Spatial object tracking data:
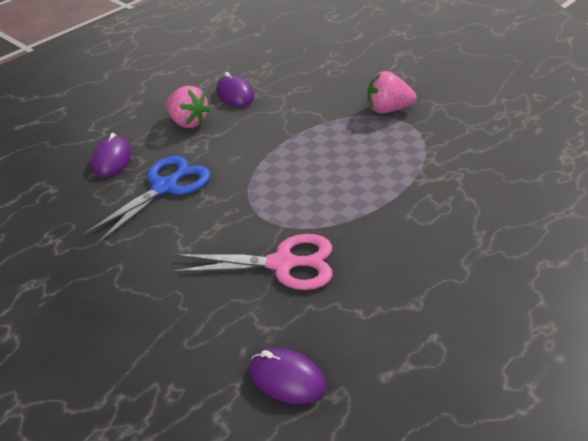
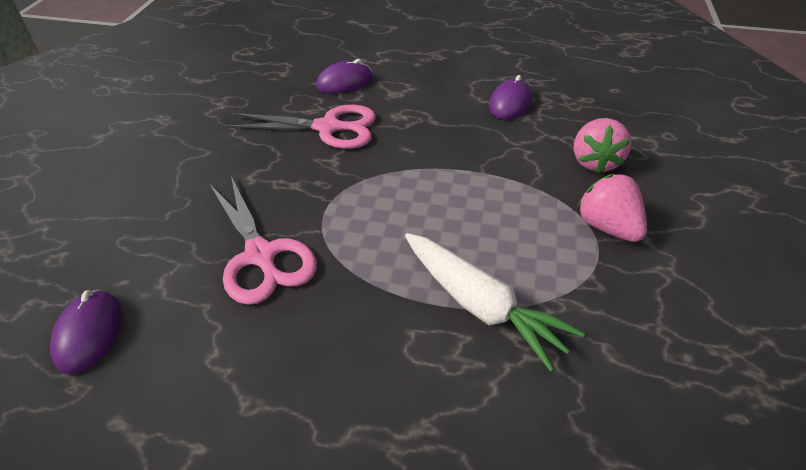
camera: 55 degrees right, 5 degrees up
(165, 187) = (328, 128): blue scissors -> pink scissors
(188, 122) = (436, 97): pink strawberry -> pink strawberry (594, 162)
(410, 180) = (480, 306): none -> white carrot

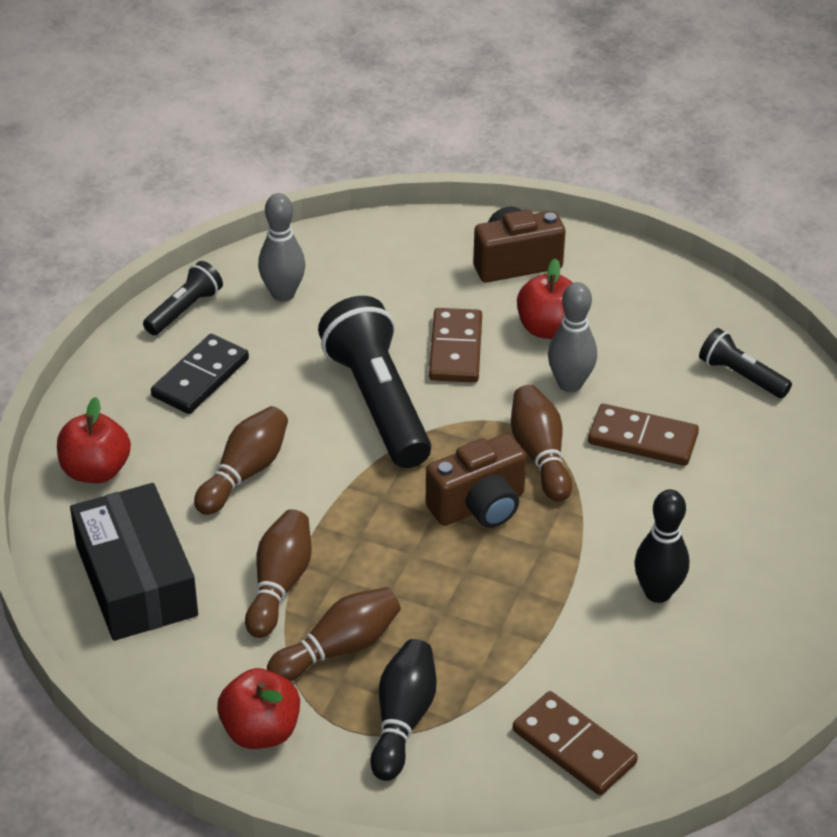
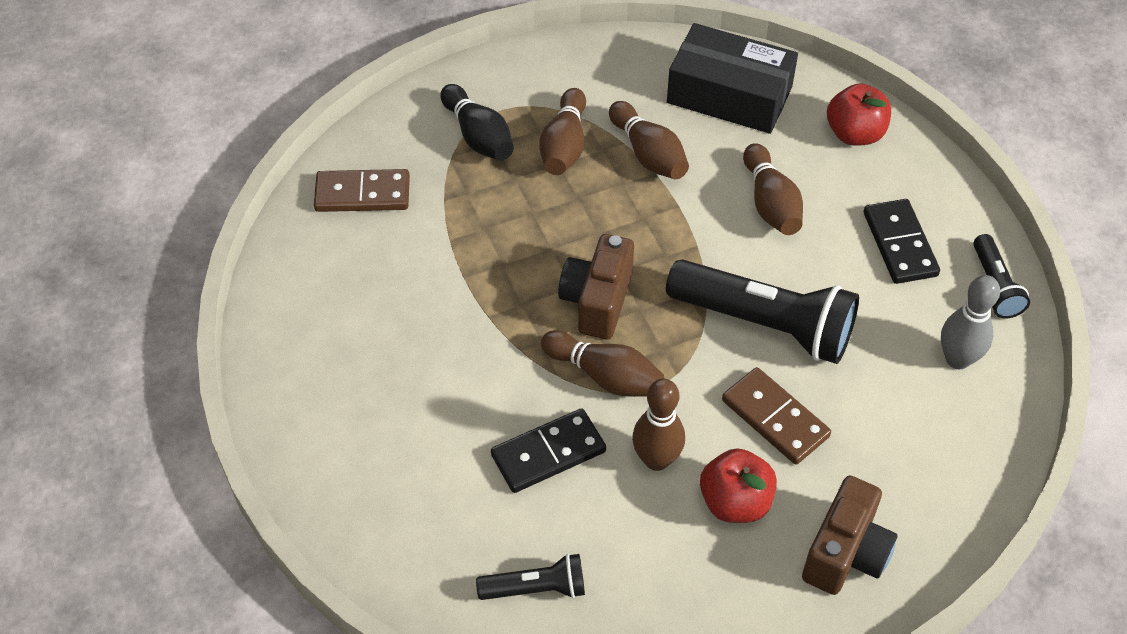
camera: 135 degrees right, 10 degrees up
(261, 731) = (547, 75): red apple -> none
(570, 384) = (656, 459): grey bowling pin -> brown bowling pin
(642, 439) = (548, 453): brown domino -> black domino
(657, 592) = (410, 332): black bowling pin -> none

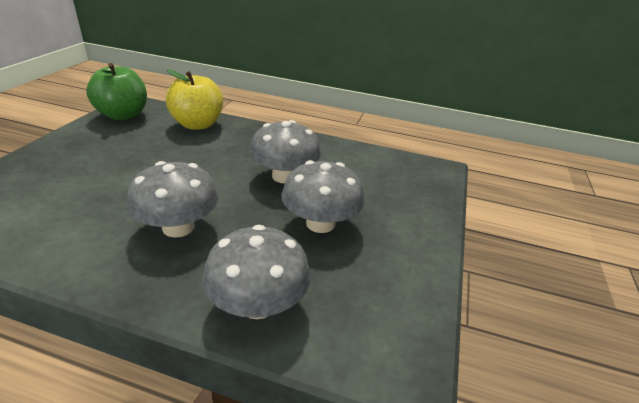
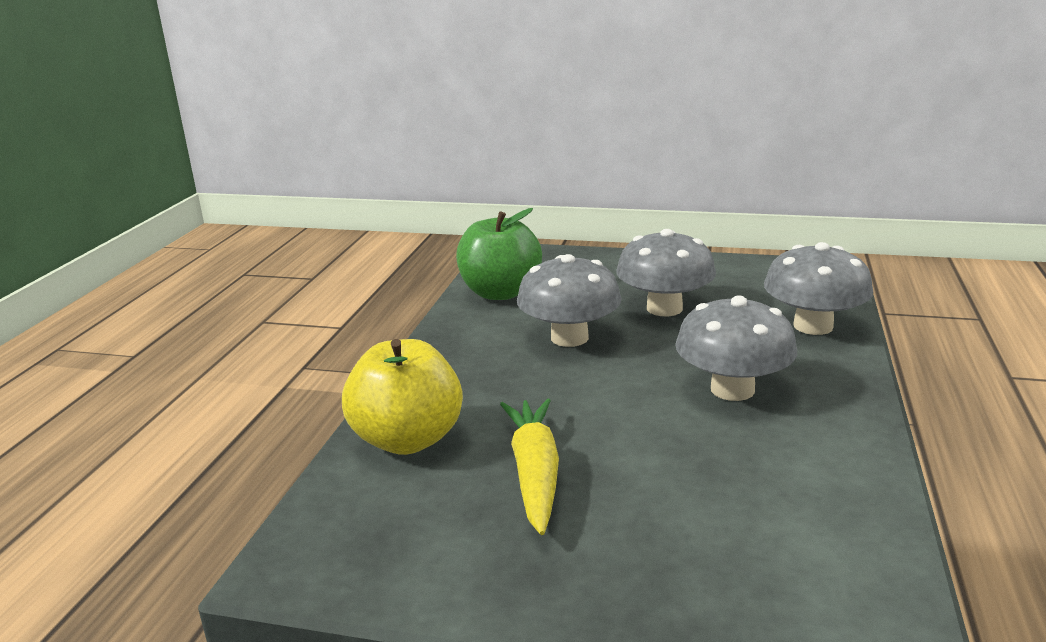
camera: 90 degrees left, 10 degrees down
(123, 115) = (370, 552): green apple -> green apple (500, 293)
(144, 150) = (534, 473): none -> yellow carrot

• **Exercise directions**
Copy whichever lines above contain the string "camera".

• **Solution to this problem**
camera: 55 degrees right, 5 degrees up
camera: 135 degrees right, 10 degrees up
camera: 90 degrees left, 10 degrees down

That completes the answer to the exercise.